__Required work__
Type again, exactly, the lines below from the start through the line that includes "Merdex: [534,213,585,264] ->".

__Material provided__
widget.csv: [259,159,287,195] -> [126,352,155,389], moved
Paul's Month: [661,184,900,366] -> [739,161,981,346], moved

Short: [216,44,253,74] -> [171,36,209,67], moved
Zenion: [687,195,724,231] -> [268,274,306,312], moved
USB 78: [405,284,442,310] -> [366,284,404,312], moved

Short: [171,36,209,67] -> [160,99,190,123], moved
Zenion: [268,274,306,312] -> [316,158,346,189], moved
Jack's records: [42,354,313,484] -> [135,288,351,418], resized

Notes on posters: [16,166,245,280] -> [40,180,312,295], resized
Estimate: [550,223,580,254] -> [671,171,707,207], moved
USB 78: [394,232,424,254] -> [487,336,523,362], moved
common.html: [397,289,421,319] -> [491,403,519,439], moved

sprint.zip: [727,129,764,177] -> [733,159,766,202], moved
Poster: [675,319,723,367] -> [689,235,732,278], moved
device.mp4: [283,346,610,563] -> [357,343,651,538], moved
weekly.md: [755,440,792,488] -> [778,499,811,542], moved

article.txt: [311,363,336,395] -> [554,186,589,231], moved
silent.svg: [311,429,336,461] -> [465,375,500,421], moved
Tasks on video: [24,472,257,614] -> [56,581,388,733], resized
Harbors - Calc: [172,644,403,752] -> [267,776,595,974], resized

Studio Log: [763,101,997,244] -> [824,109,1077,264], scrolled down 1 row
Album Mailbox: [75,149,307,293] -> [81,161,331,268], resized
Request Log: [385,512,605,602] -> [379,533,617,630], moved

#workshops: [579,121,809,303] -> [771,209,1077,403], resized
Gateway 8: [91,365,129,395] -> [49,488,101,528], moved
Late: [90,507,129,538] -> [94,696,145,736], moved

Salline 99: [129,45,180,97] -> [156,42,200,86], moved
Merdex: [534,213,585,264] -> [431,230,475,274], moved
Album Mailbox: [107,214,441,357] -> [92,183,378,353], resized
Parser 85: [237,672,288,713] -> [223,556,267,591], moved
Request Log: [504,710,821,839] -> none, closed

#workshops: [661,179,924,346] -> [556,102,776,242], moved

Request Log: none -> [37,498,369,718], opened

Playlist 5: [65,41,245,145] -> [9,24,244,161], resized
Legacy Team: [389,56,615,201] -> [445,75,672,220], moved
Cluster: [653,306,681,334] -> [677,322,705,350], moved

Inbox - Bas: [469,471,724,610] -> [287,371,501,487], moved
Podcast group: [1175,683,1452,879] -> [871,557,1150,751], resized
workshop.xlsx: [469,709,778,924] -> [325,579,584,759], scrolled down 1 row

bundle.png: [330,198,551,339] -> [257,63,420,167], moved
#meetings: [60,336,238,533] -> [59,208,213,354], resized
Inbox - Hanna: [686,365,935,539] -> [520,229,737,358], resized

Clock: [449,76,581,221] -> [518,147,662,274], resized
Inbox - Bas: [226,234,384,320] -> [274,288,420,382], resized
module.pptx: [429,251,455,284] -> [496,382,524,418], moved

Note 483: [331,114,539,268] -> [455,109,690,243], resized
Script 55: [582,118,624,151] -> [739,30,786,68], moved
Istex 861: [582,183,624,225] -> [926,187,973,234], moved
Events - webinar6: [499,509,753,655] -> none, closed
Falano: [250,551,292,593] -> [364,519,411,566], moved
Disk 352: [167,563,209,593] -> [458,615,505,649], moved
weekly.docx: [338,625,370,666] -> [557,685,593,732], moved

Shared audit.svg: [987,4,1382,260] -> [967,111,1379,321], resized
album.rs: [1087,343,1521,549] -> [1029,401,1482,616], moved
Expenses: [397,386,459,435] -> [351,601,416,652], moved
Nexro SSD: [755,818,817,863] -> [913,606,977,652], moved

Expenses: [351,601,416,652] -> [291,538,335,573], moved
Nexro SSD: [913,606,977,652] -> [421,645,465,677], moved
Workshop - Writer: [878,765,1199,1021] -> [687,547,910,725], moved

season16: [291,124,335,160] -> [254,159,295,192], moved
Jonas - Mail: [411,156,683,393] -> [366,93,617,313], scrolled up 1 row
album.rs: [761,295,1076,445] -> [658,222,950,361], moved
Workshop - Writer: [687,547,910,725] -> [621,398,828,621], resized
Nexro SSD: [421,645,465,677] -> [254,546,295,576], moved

__Response below__
widget.csv: [259,159,287,195] -> [126,352,155,389], moved
Paul's Month: [661,184,900,366] -> [739,161,981,346], moved

Short: [216,44,253,74] -> [171,36,209,67], moved
Zenion: [687,195,724,231] -> [268,274,306,312], moved
USB 78: [405,284,442,310] -> [366,284,404,312], moved

Short: [171,36,209,67] -> [160,99,190,123], moved
Zenion: [268,274,306,312] -> [316,158,346,189], moved
Jack's records: [42,354,313,484] -> [135,288,351,418], resized

Notes on posters: [16,166,245,280] -> [40,180,312,295], resized
Estimate: [550,223,580,254] -> [671,171,707,207], moved
USB 78: [394,232,424,254] -> [487,336,523,362], moved
common.html: [397,289,421,319] -> [491,403,519,439], moved

sprint.zip: [727,129,764,177] -> [733,159,766,202], moved
Poster: [675,319,723,367] -> [689,235,732,278], moved
device.mp4: [283,346,610,563] -> [357,343,651,538], moved
weekly.md: [755,440,792,488] -> [778,499,811,542], moved

article.txt: [311,363,336,395] -> [554,186,589,231], moved
silent.svg: [311,429,336,461] -> [465,375,500,421], moved
Tasks on video: [24,472,257,614] -> [56,581,388,733], resized
Harbors - Calc: [172,644,403,752] -> [267,776,595,974], resized

Studio Log: [763,101,997,244] -> [824,109,1077,264], scrolled down 1 row
Album Mailbox: [75,149,307,293] -> [81,161,331,268], resized
Request Log: [385,512,605,602] -> [379,533,617,630], moved

#workshops: [579,121,809,303] -> [771,209,1077,403], resized
Gateway 8: [91,365,129,395] -> [49,488,101,528], moved
Late: [90,507,129,538] -> [94,696,145,736], moved

Salline 99: [129,45,180,97] -> [156,42,200,86], moved
Merdex: [534,213,585,264] -> [431,230,475,274], moved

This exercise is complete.